--- TASK INPUTS Enclosed Below ---
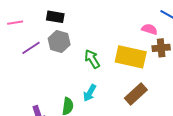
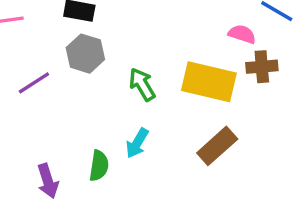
purple line: (31, 48) -> (34, 83), moved

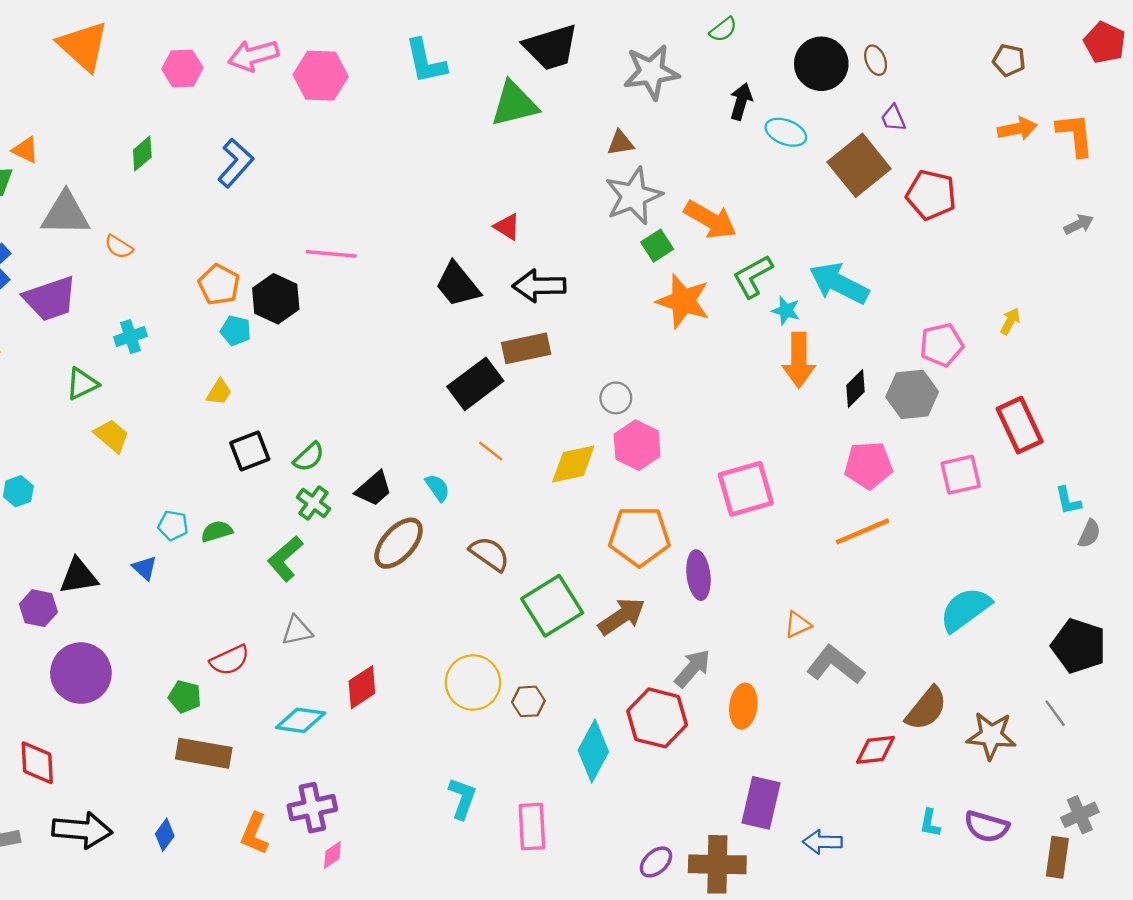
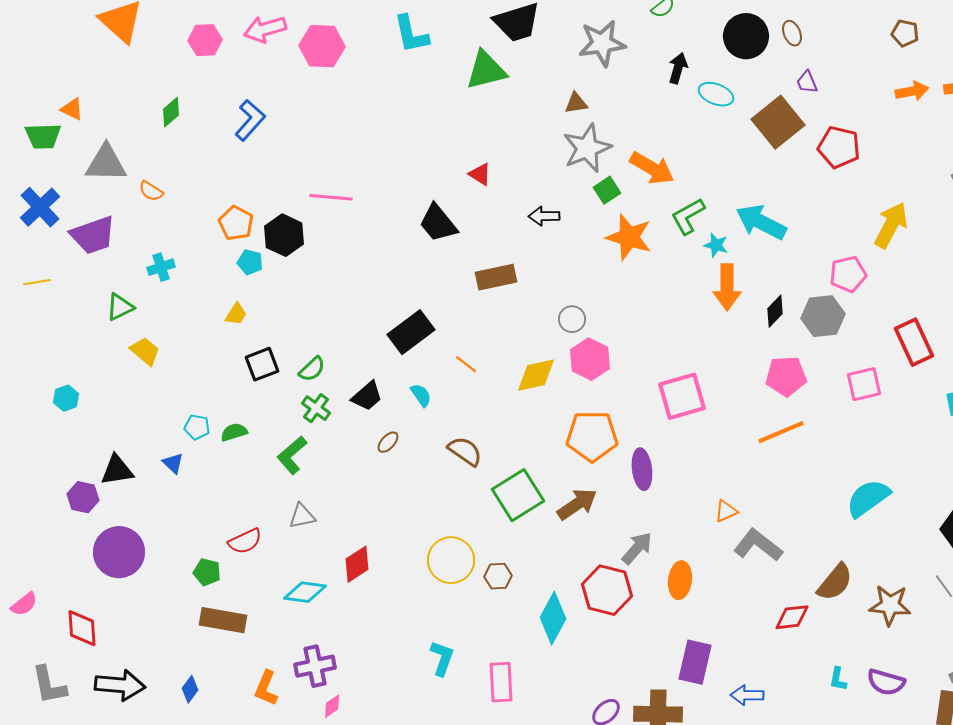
black arrow: (539, 286) -> (544, 216), moved, size x0.7
yellow arrow: (1010, 321) -> (891, 225), moved, size x2.0
black rectangle: (475, 384) -> (411, 332), moved
brown ellipse: (399, 543) -> (388, 442), size x0.5

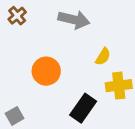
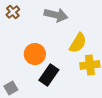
yellow semicircle: (103, 57) -> (78, 43), size x1.5
black rectangle: (83, 108) -> (49, 75), moved

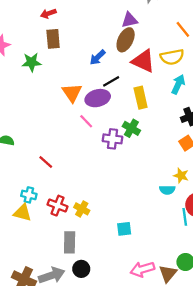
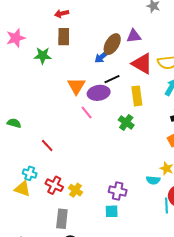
purple triangle: (130, 20) -> (134, 36), moved
brown ellipse: (126, 40) -> (112, 44), moved
purple cross: (113, 139) -> (118, 191), moved

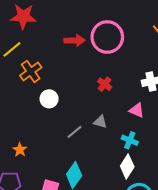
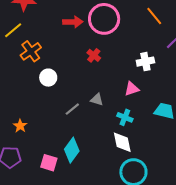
red cross: (105, 84) -> (94, 55), moved
pink triangle: (137, 110) -> (132, 89), turned -42
white diamond: (127, 166) -> (122, 142), turned -45

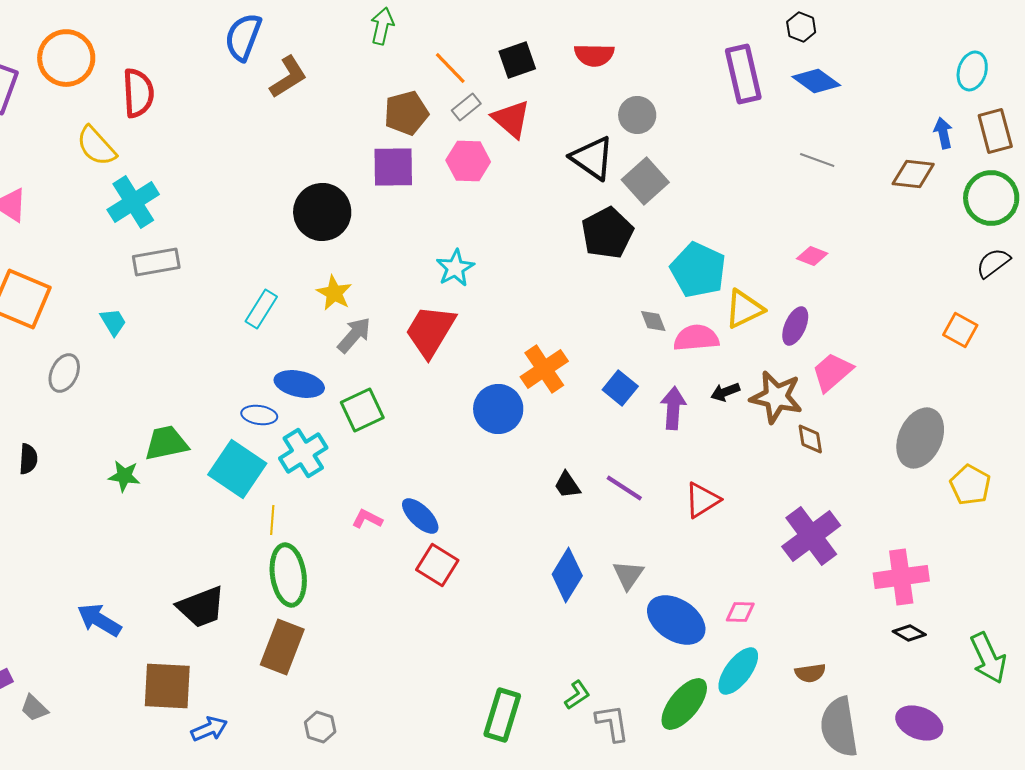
--- End of Enclosed TASK INPUTS ---
◆ EXERCISE PROMPT
Every record above should be set down exactly, with the pictures left out.

◆ WRITTEN REPLY
purple line: (31, 48) -> (34, 83), moved

black arrow: (539, 286) -> (544, 216), moved, size x0.7
yellow arrow: (1010, 321) -> (891, 225), moved, size x2.0
black rectangle: (475, 384) -> (411, 332), moved
brown ellipse: (399, 543) -> (388, 442), size x0.5

yellow semicircle: (103, 57) -> (78, 43), size x1.5
black rectangle: (83, 108) -> (49, 75), moved

purple triangle: (130, 20) -> (134, 36), moved
brown ellipse: (126, 40) -> (112, 44), moved
purple cross: (113, 139) -> (118, 191), moved

red cross: (105, 84) -> (94, 55), moved
pink triangle: (137, 110) -> (132, 89), turned -42
white diamond: (127, 166) -> (122, 142), turned -45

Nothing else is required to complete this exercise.